* **Data to use**

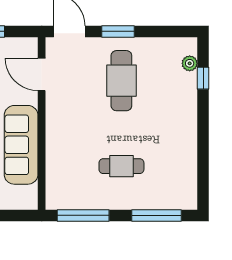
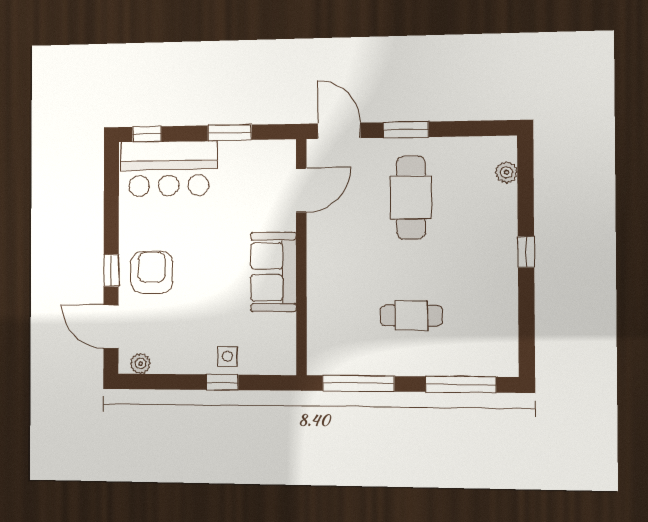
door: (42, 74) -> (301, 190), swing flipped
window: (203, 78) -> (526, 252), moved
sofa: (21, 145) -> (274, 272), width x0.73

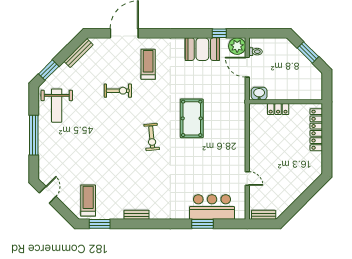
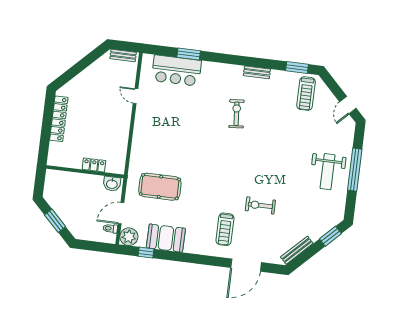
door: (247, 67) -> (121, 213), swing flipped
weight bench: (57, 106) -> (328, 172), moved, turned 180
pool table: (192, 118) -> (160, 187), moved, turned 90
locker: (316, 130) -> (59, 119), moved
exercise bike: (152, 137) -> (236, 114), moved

* * *

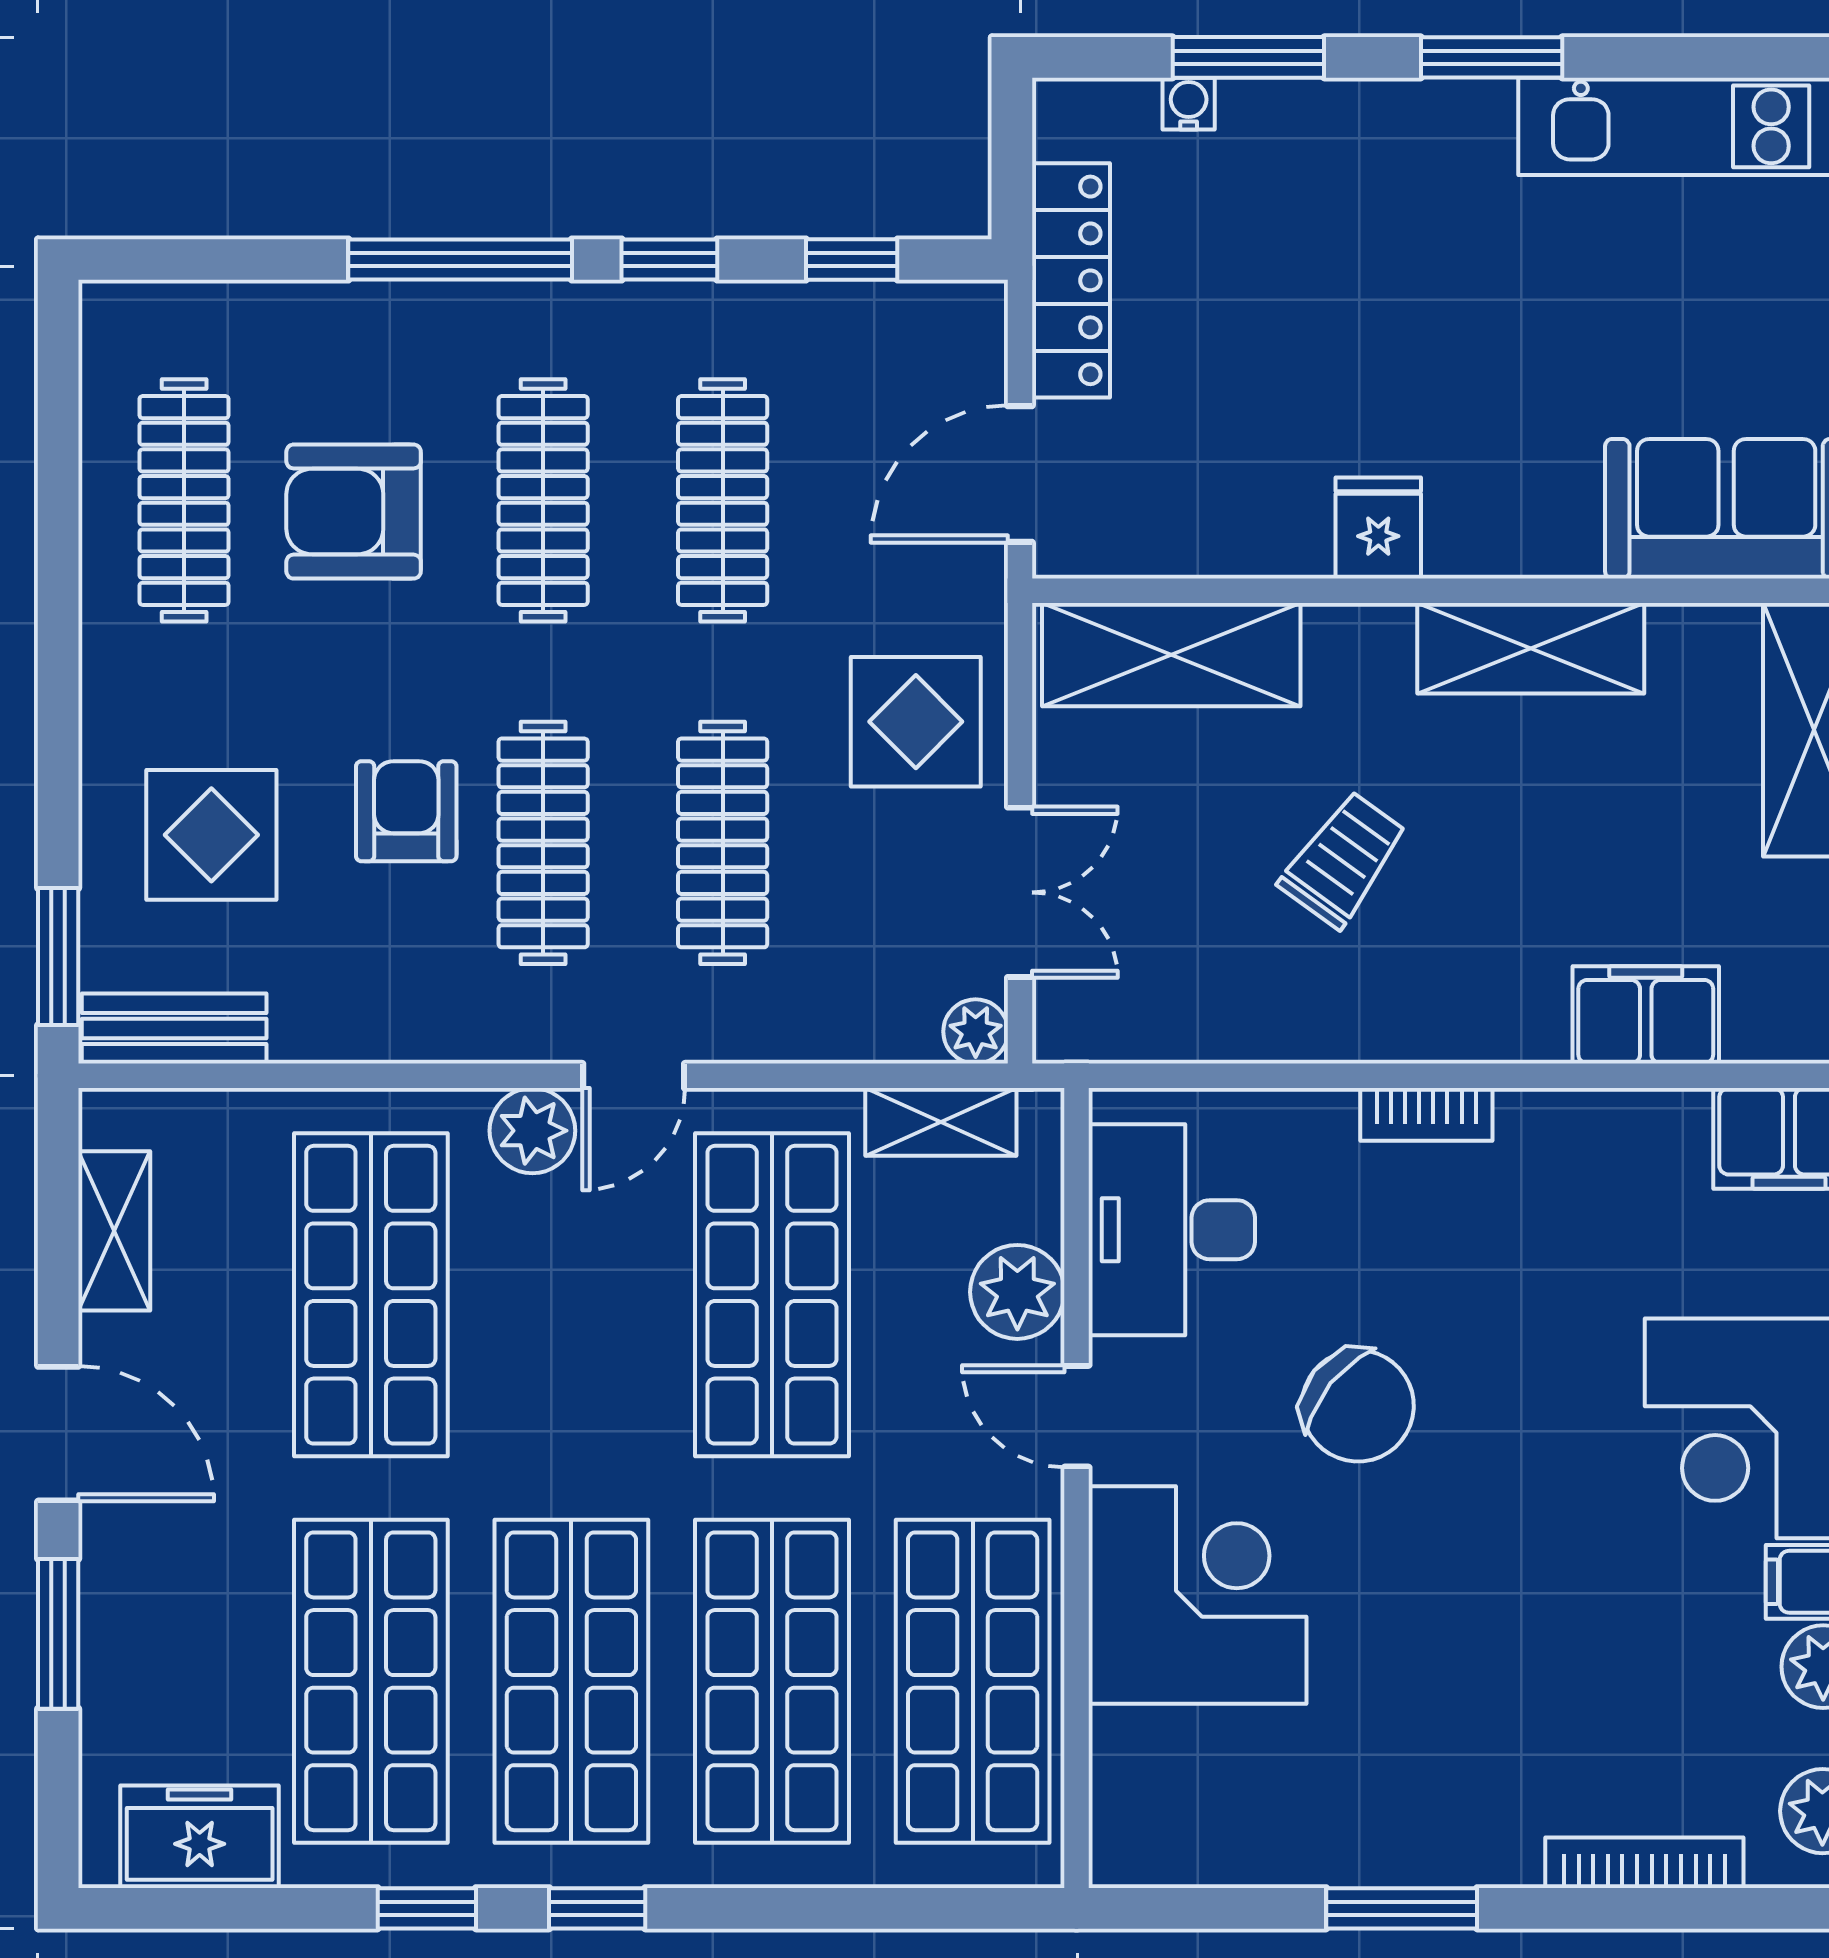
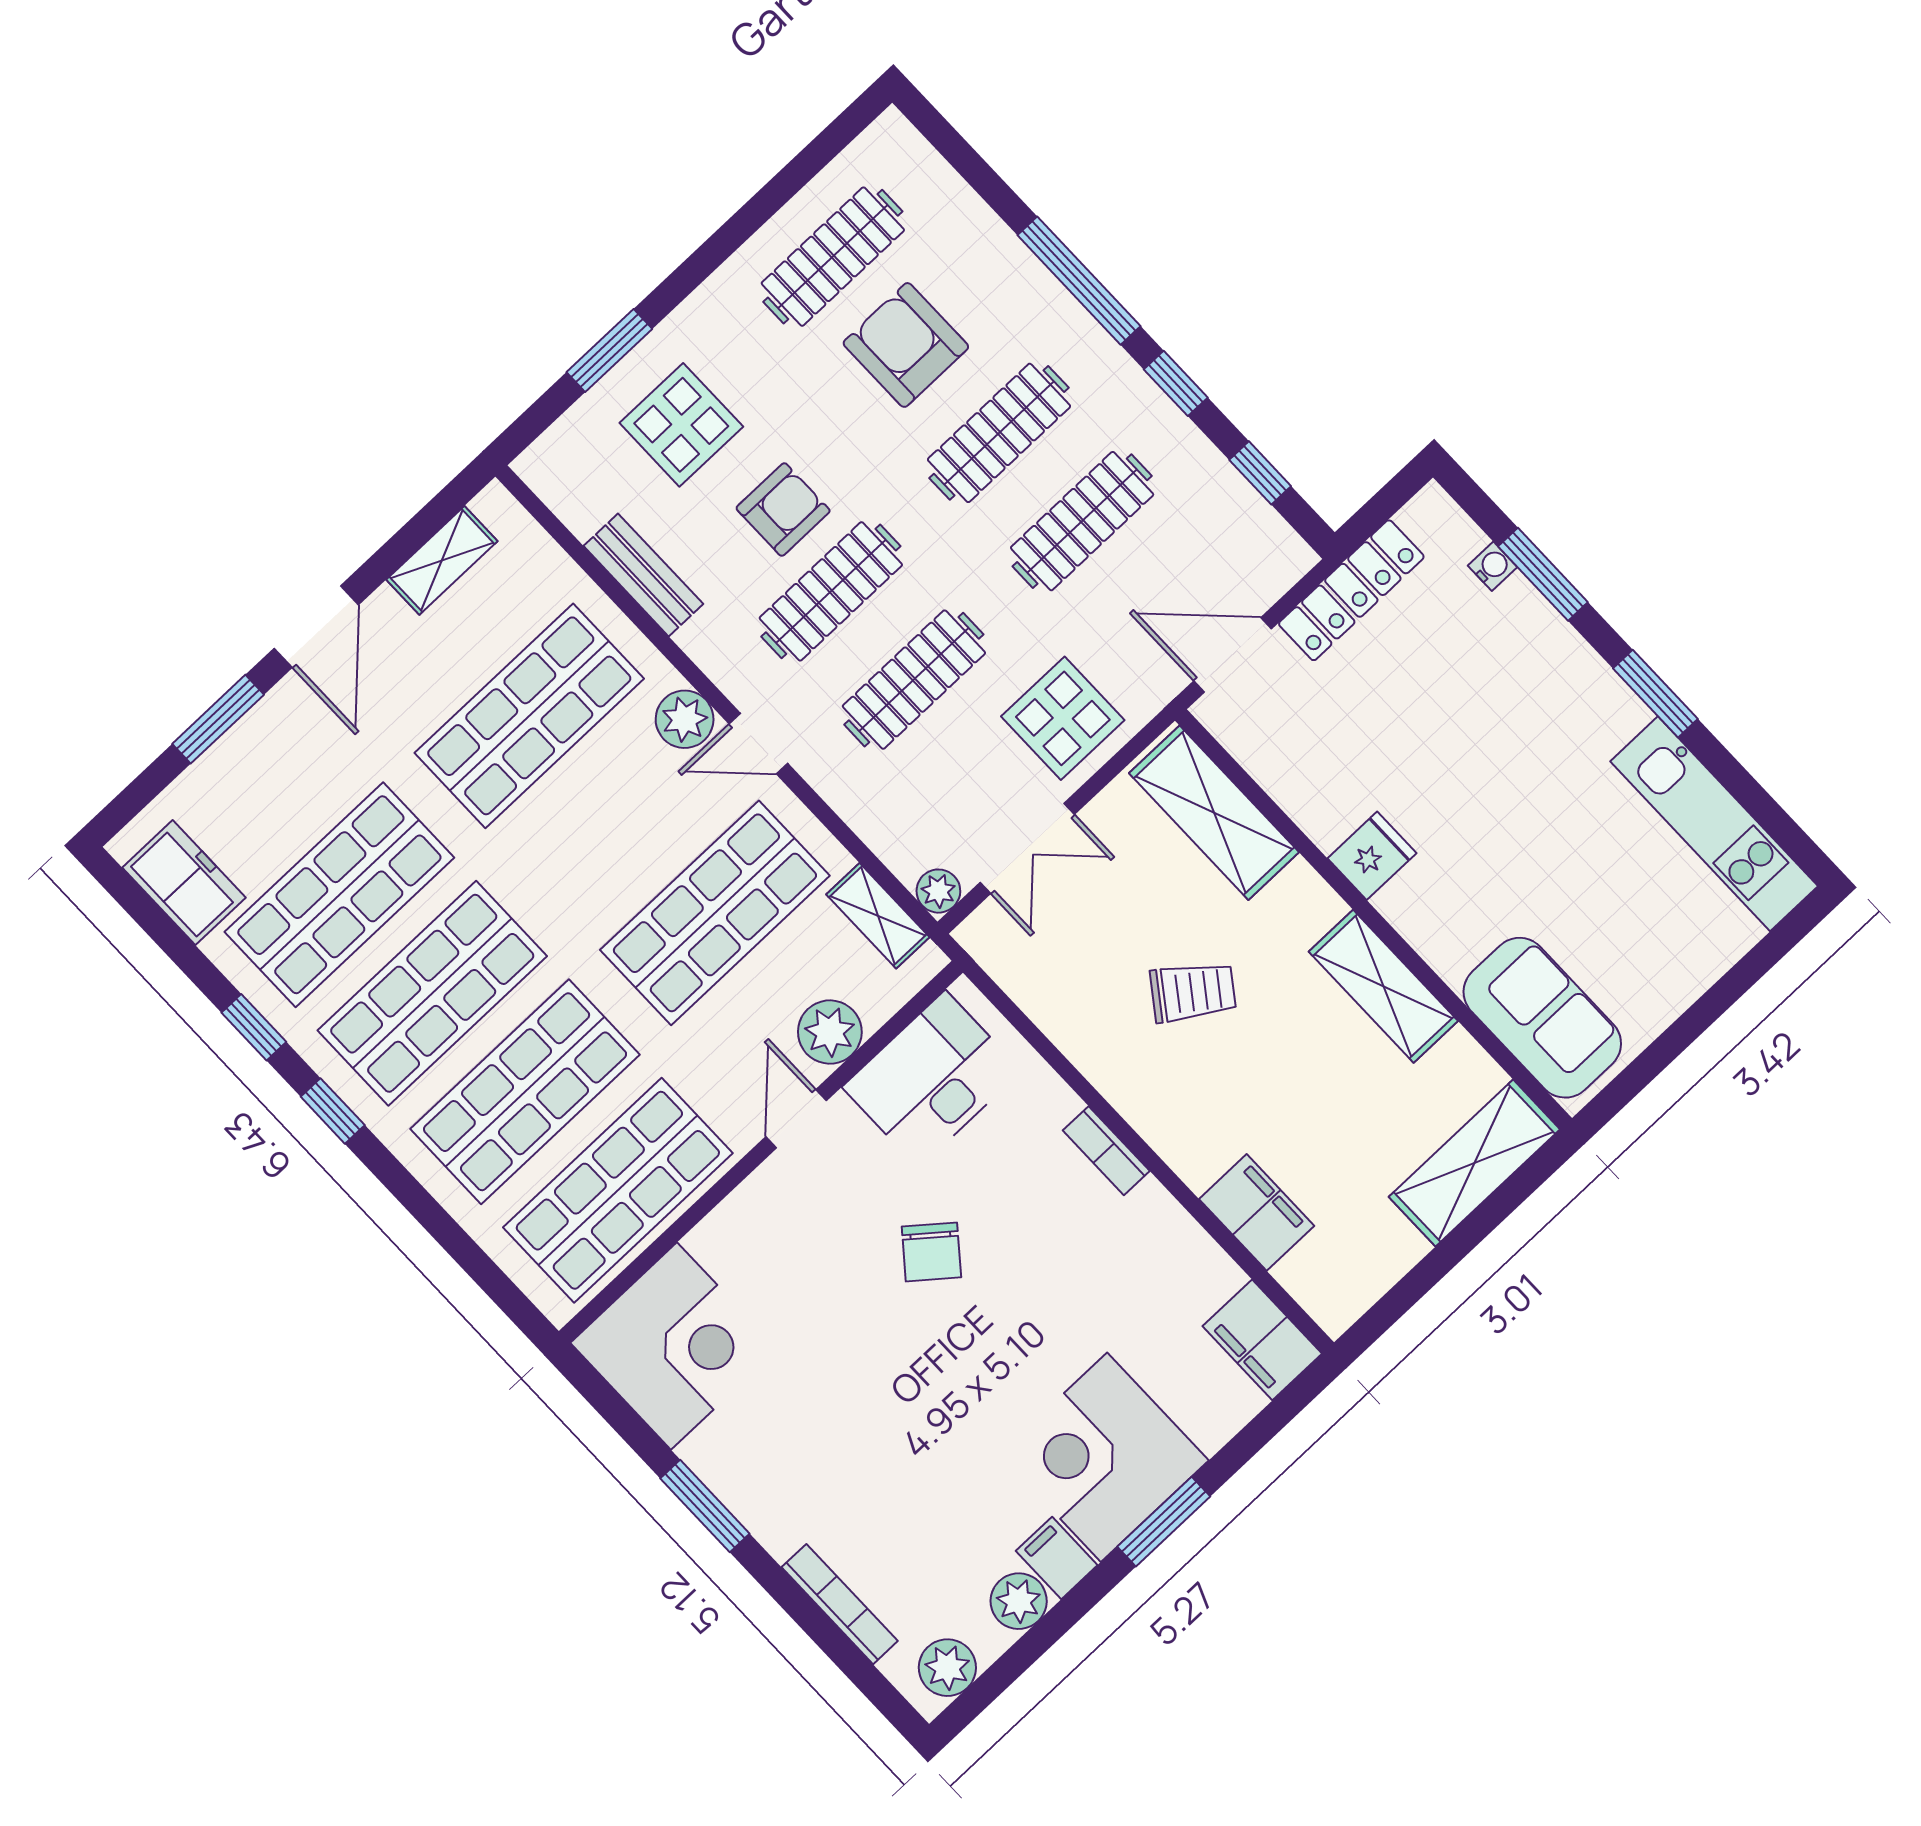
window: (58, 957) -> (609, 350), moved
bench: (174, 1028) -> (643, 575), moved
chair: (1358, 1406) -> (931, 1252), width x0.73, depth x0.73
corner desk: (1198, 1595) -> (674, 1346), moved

* **Work instruction**
In the entries above, find the line that contains "door: (42, 74) -> (301, 190), swing flipped" and the line that contains "exercise bike: (152, 137)". Reproduce exactly those two lines and every line between them, but not the pictures.

* **Answer**
door: (42, 74) -> (301, 190), swing flipped
window: (203, 78) -> (526, 252), moved
sofa: (21, 145) -> (274, 272), width x0.73

door: (247, 67) -> (121, 213), swing flipped
weight bench: (57, 106) -> (328, 172), moved, turned 180
pool table: (192, 118) -> (160, 187), moved, turned 90
locker: (316, 130) -> (59, 119), moved
exercise bike: (152, 137) -> (236, 114), moved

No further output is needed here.